**Work to be completed:**
Search the entries for the word "right" and copy each line that has it.

**Data supplied:**
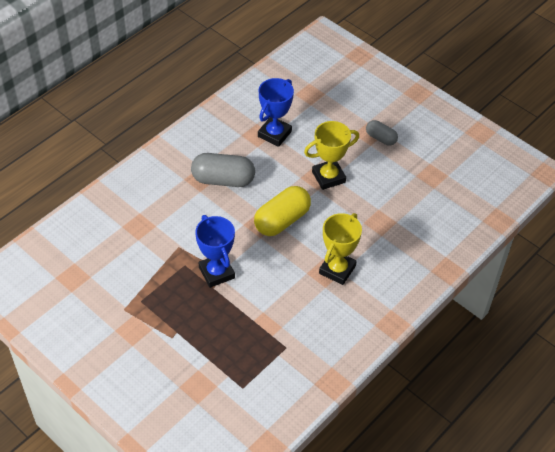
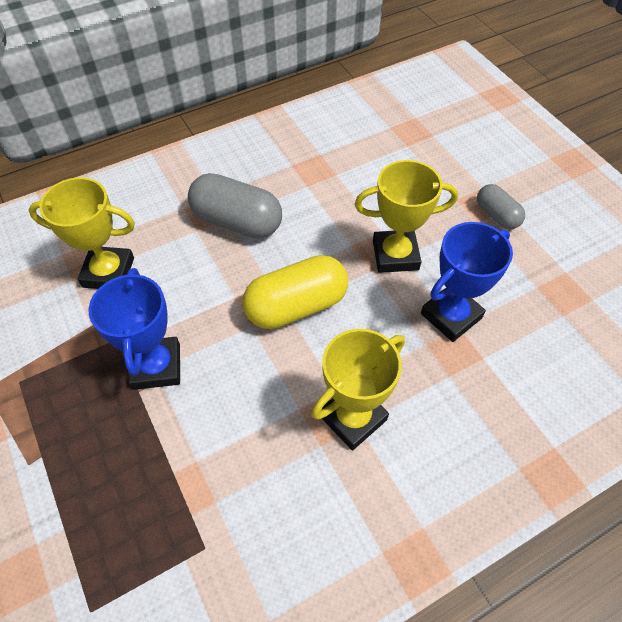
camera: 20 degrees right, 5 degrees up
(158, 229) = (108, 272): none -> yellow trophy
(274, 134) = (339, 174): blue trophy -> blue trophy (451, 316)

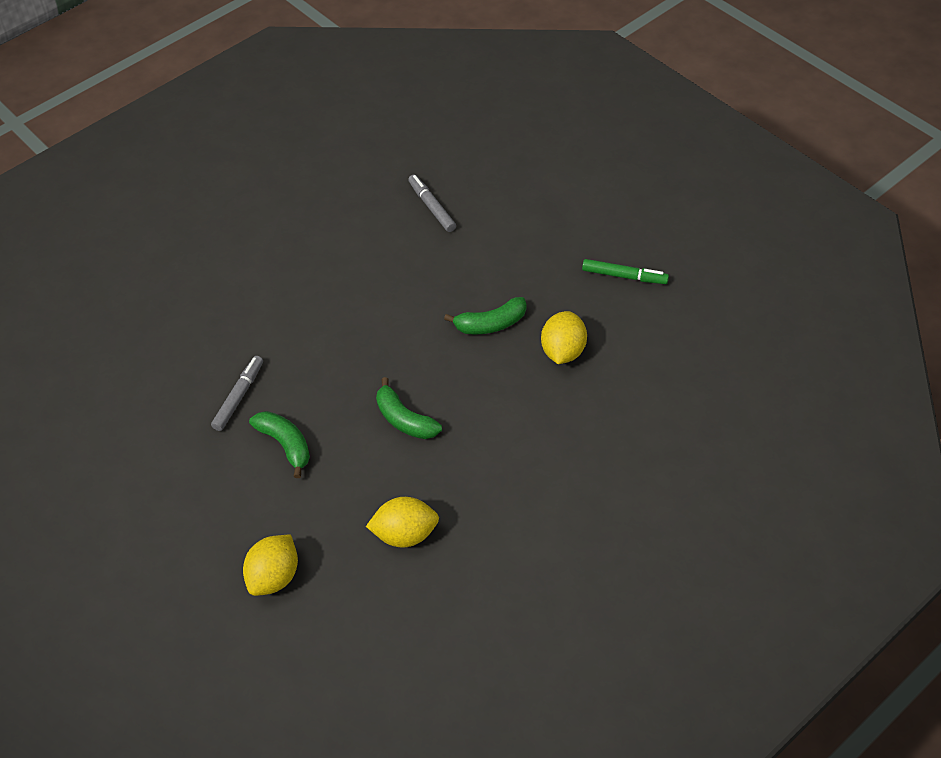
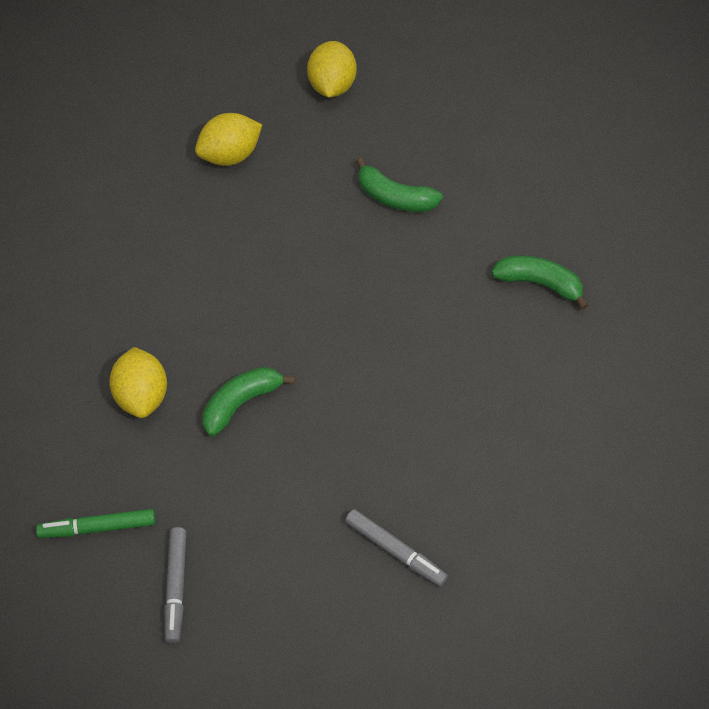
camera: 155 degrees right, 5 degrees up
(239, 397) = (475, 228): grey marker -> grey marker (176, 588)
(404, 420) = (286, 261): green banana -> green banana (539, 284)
--
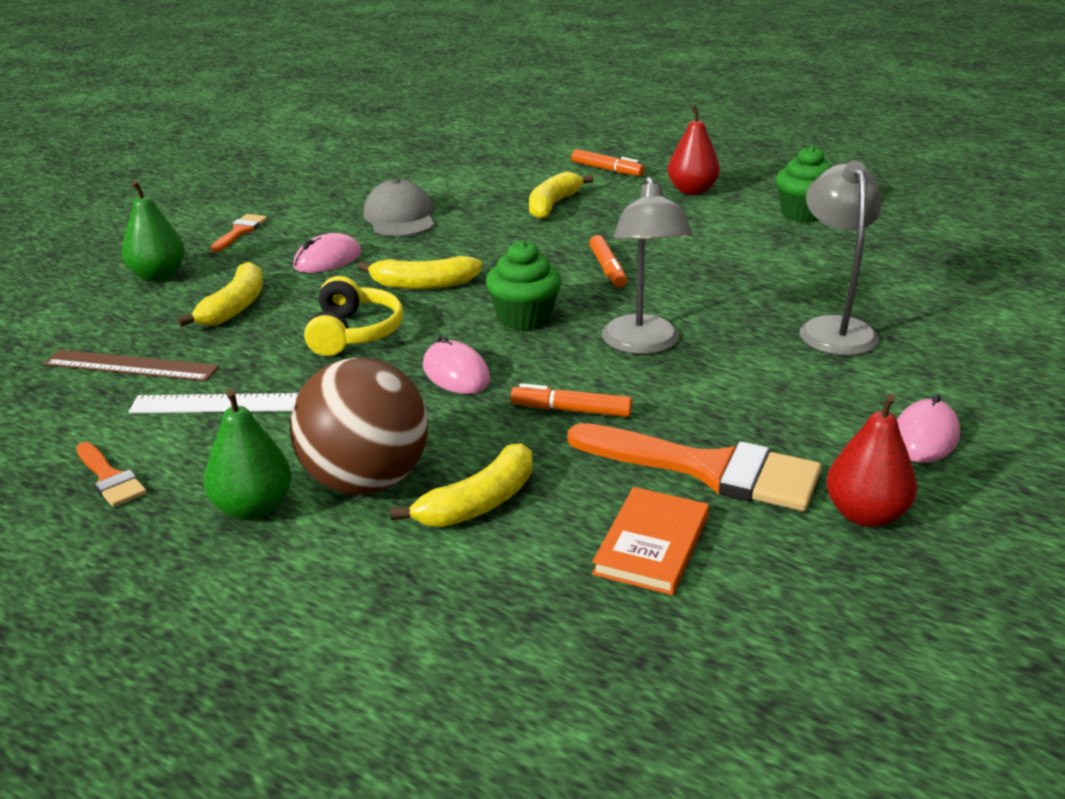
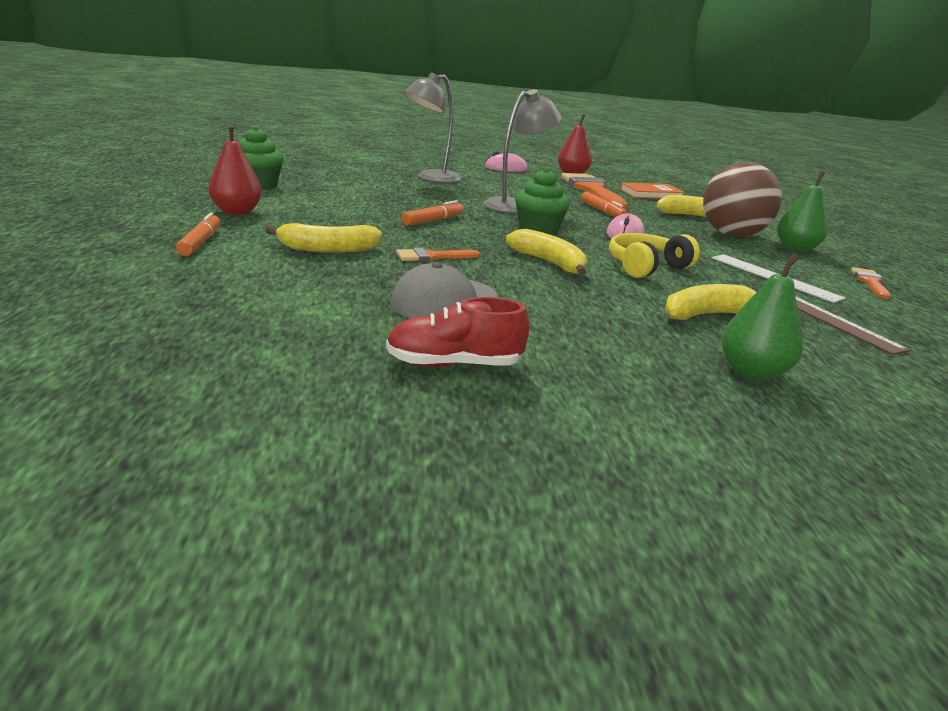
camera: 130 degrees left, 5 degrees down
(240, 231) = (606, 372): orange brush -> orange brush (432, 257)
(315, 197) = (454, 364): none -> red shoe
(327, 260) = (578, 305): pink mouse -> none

**Exercise answer:**
camera: 20 degrees right, 5 degrees up
camera: 155 degrees right, 5 degrees up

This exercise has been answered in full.